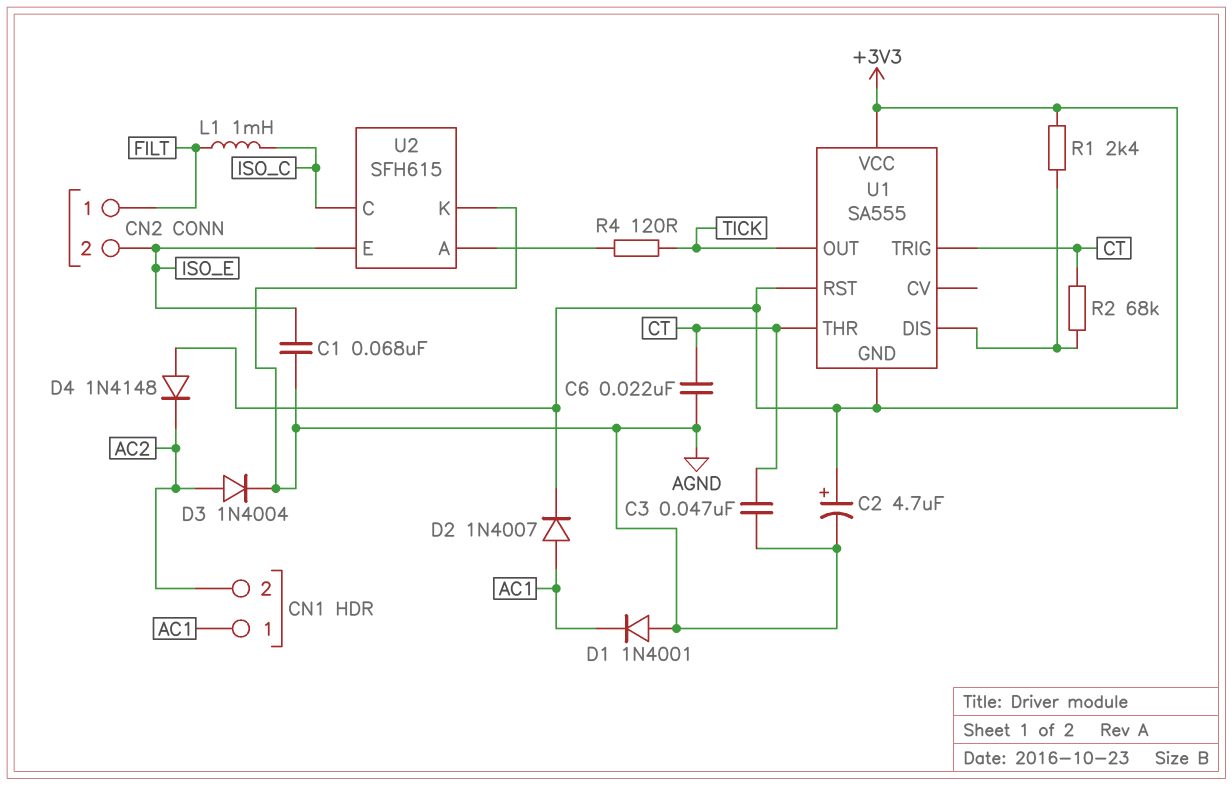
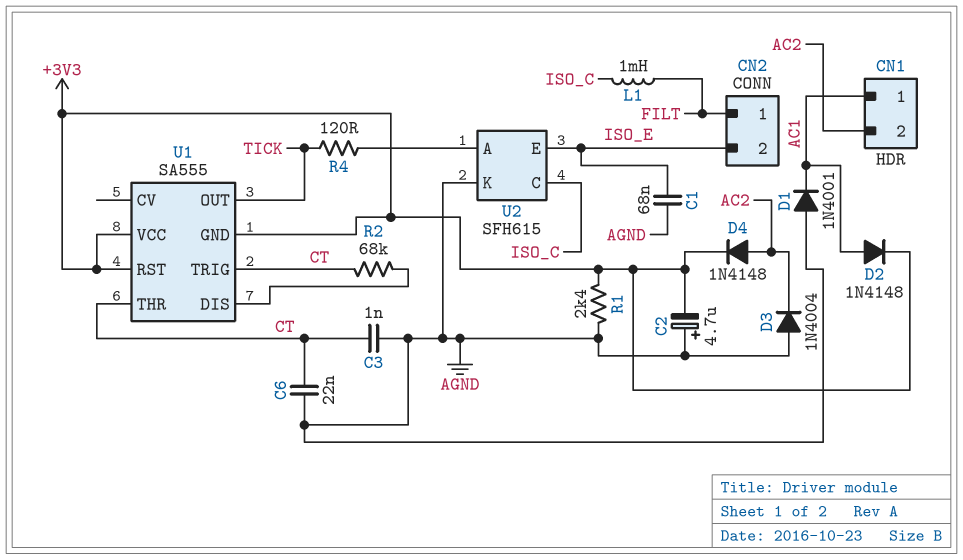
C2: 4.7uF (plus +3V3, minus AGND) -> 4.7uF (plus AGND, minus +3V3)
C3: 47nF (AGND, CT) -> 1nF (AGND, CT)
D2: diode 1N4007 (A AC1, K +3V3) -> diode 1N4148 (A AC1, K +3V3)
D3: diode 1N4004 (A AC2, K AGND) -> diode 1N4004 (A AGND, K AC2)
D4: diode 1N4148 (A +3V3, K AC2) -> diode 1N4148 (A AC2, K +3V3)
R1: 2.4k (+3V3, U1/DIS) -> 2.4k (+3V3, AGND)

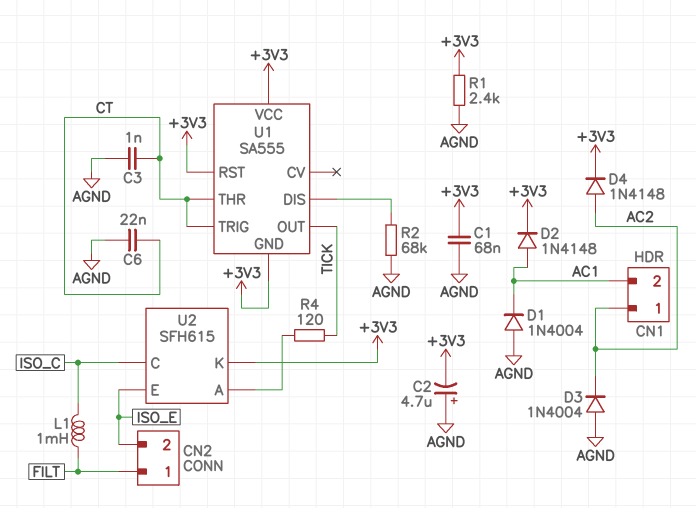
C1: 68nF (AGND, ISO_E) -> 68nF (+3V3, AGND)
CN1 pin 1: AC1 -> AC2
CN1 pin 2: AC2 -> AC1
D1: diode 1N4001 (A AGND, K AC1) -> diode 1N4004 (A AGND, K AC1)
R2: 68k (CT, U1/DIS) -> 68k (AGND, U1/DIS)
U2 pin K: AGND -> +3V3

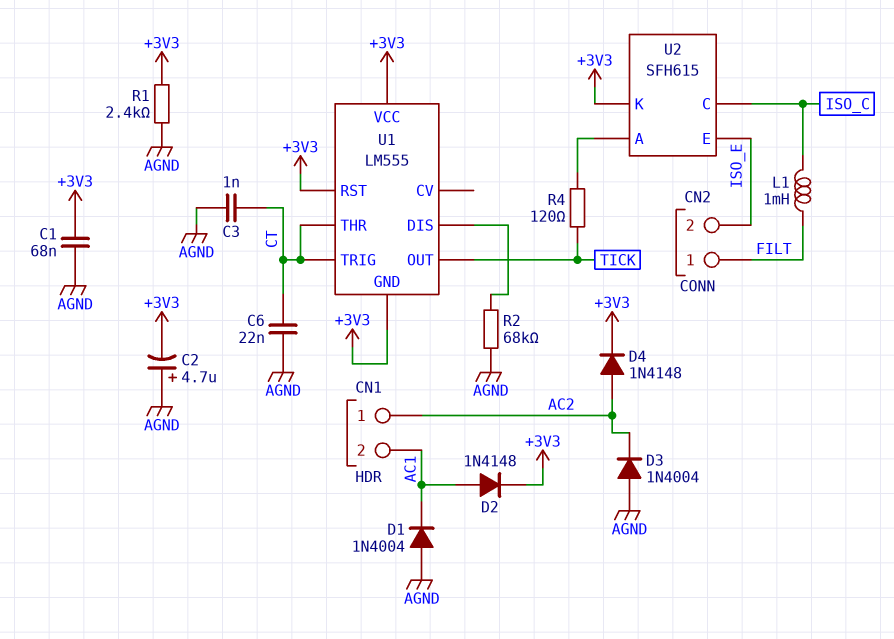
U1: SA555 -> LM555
◆ ◆ ◆ ◆ ◆
### What you will do
Set down all the lines above exactly as they appear, with no pictures.

### Output for this exercise
C2: 4.7uF (plus +3V3, minus AGND) -> 4.7uF (plus AGND, minus +3V3)
C3: 47nF (AGND, CT) -> 1nF (AGND, CT)
D2: diode 1N4007 (A AC1, K +3V3) -> diode 1N4148 (A AC1, K +3V3)
D3: diode 1N4004 (A AC2, K AGND) -> diode 1N4004 (A AGND, K AC2)
D4: diode 1N4148 (A +3V3, K AC2) -> diode 1N4148 (A AC2, K +3V3)
R1: 2.4k (+3V3, U1/DIS) -> 2.4k (+3V3, AGND)

C1: 68nF (AGND, ISO_E) -> 68nF (+3V3, AGND)
CN1 pin 1: AC1 -> AC2
CN1 pin 2: AC2 -> AC1
D1: diode 1N4001 (A AGND, K AC1) -> diode 1N4004 (A AGND, K AC1)
R2: 68k (CT, U1/DIS) -> 68k (AGND, U1/DIS)
U2 pin K: AGND -> +3V3

U1: SA555 -> LM555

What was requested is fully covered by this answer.